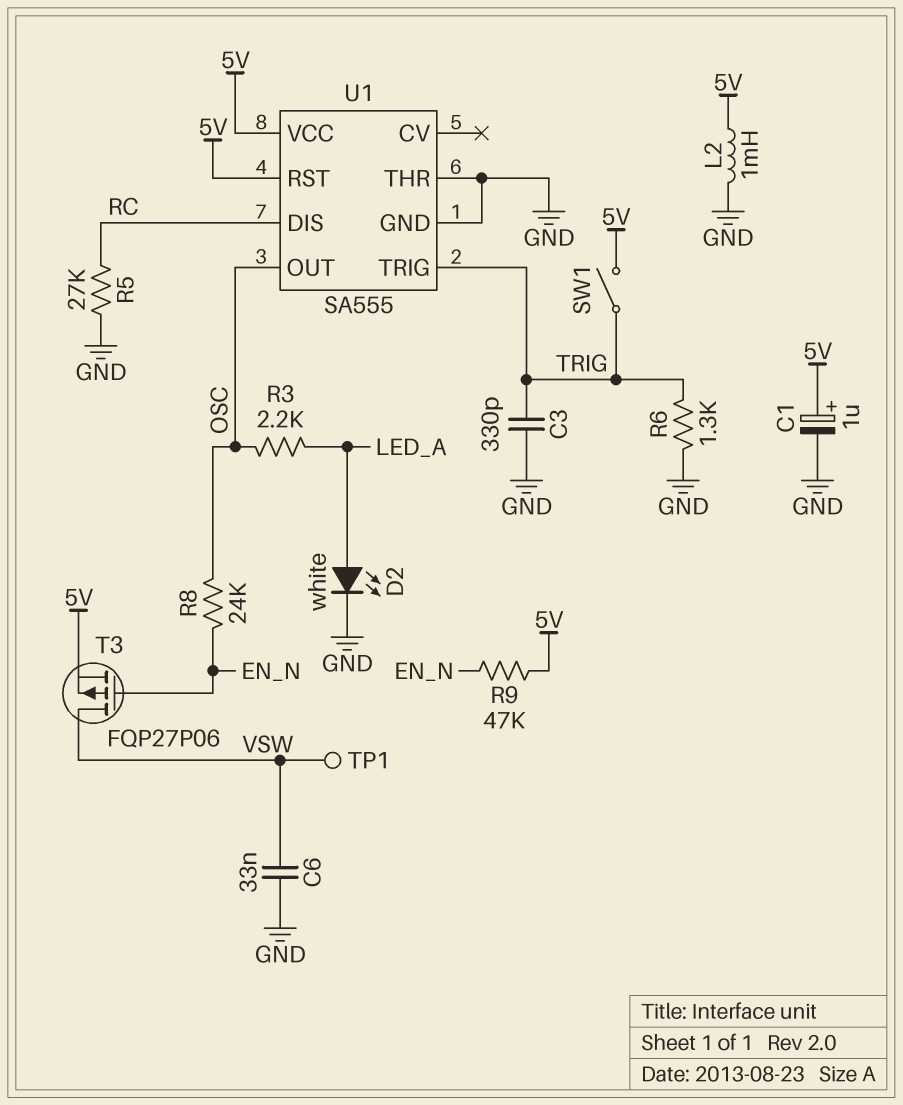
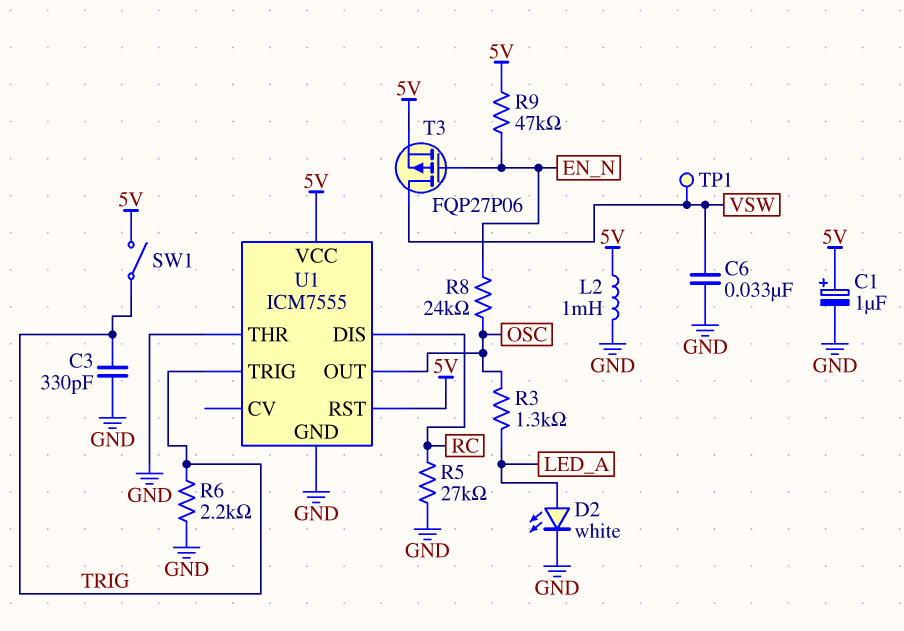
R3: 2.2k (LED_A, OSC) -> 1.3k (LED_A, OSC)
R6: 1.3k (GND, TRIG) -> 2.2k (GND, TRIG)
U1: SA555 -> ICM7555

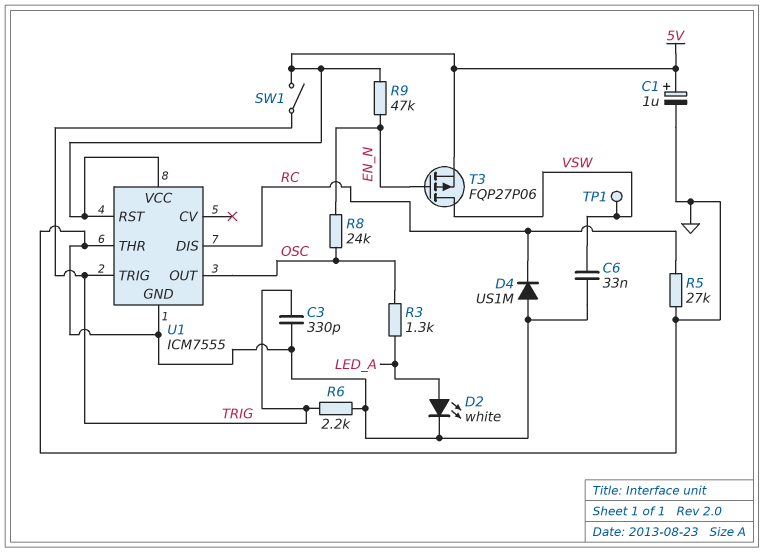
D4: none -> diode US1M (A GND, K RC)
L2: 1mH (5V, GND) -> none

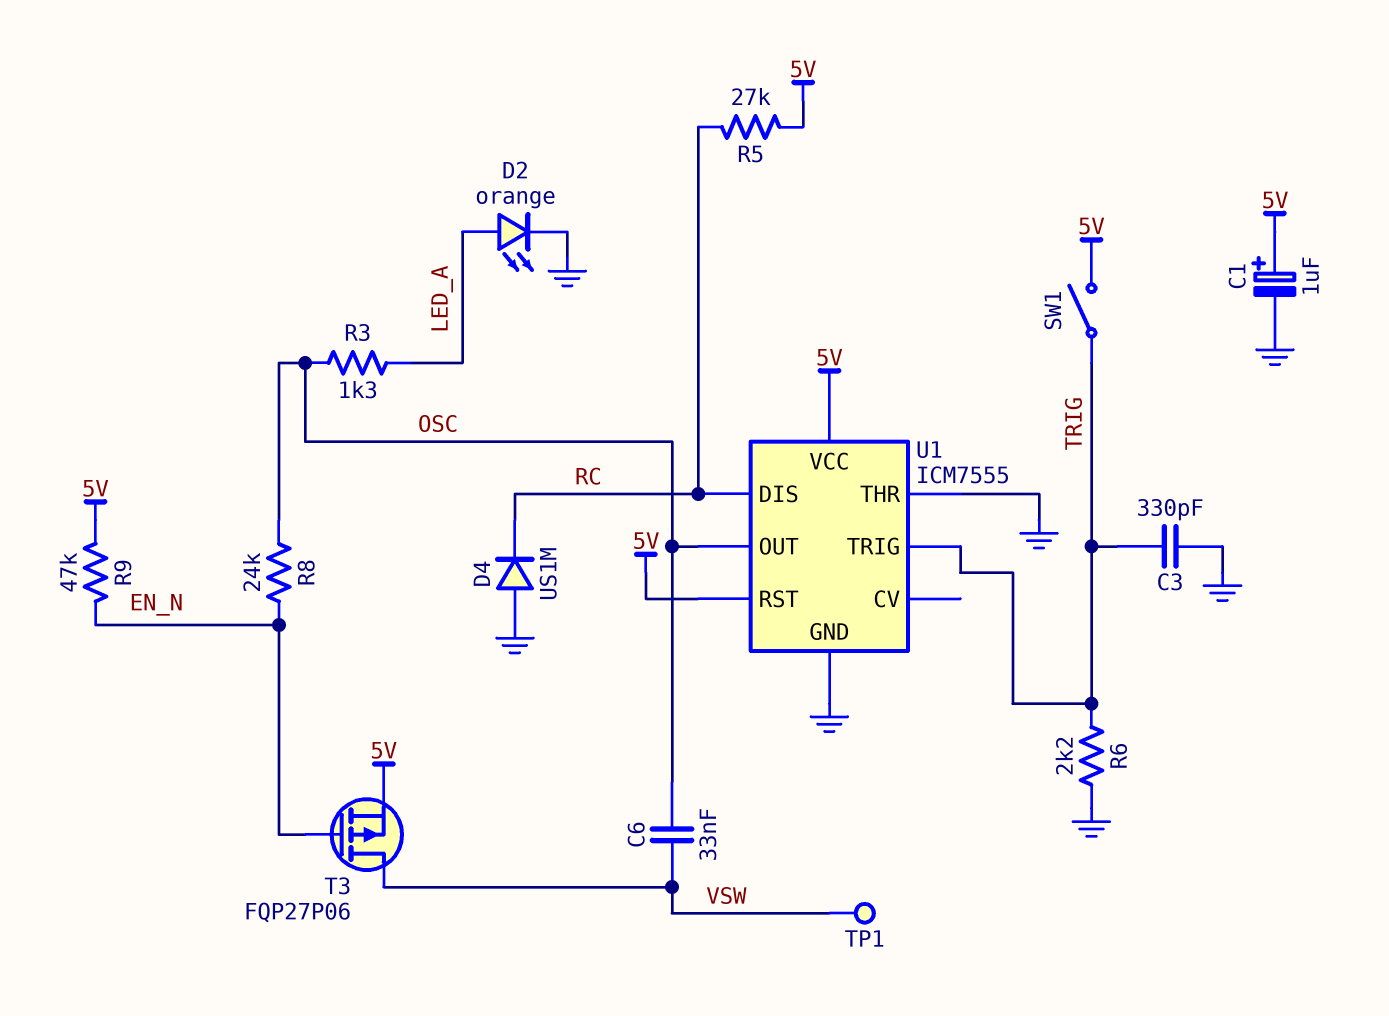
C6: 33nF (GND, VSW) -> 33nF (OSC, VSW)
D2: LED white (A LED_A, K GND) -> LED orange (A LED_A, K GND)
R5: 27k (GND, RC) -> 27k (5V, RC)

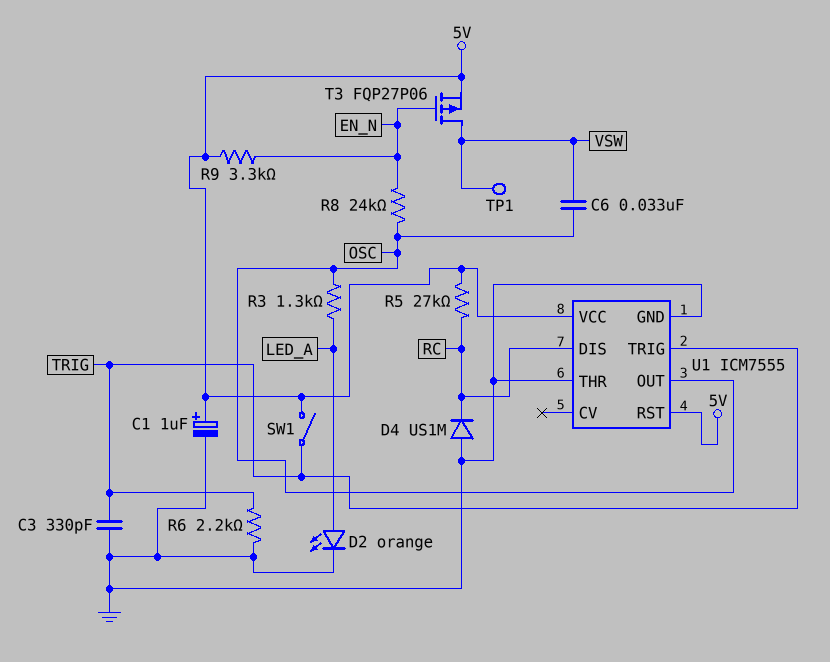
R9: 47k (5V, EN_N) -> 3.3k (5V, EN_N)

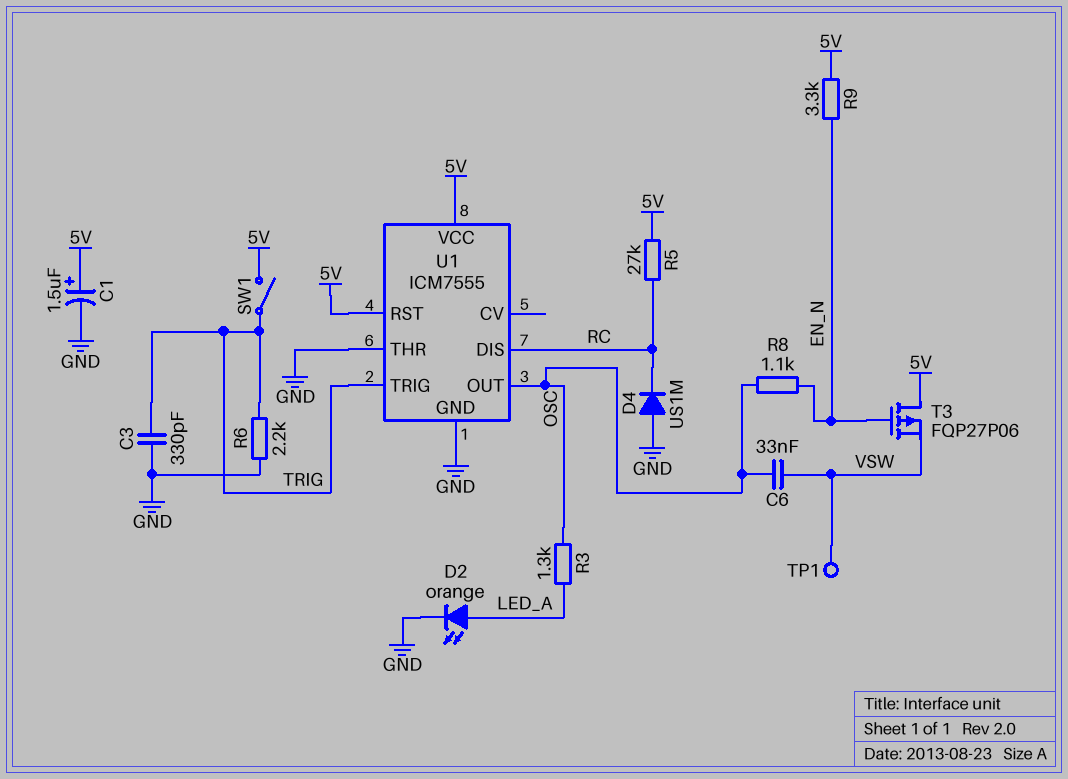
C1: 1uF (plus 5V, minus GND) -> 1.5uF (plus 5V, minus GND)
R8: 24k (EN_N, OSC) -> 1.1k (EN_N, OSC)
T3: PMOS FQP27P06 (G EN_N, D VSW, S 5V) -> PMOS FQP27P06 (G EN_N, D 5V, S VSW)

Exercise
Every line above must be printed again exactly, pictures excluded.

Exercise result
R3: 2.2k (LED_A, OSC) -> 1.3k (LED_A, OSC)
R6: 1.3k (GND, TRIG) -> 2.2k (GND, TRIG)
U1: SA555 -> ICM7555

D4: none -> diode US1M (A GND, K RC)
L2: 1mH (5V, GND) -> none

C6: 33nF (GND, VSW) -> 33nF (OSC, VSW)
D2: LED white (A LED_A, K GND) -> LED orange (A LED_A, K GND)
R5: 27k (GND, RC) -> 27k (5V, RC)

R9: 47k (5V, EN_N) -> 3.3k (5V, EN_N)

C1: 1uF (plus 5V, minus GND) -> 1.5uF (plus 5V, minus GND)
R8: 24k (EN_N, OSC) -> 1.1k (EN_N, OSC)
T3: PMOS FQP27P06 (G EN_N, D VSW, S 5V) -> PMOS FQP27P06 (G EN_N, D 5V, S VSW)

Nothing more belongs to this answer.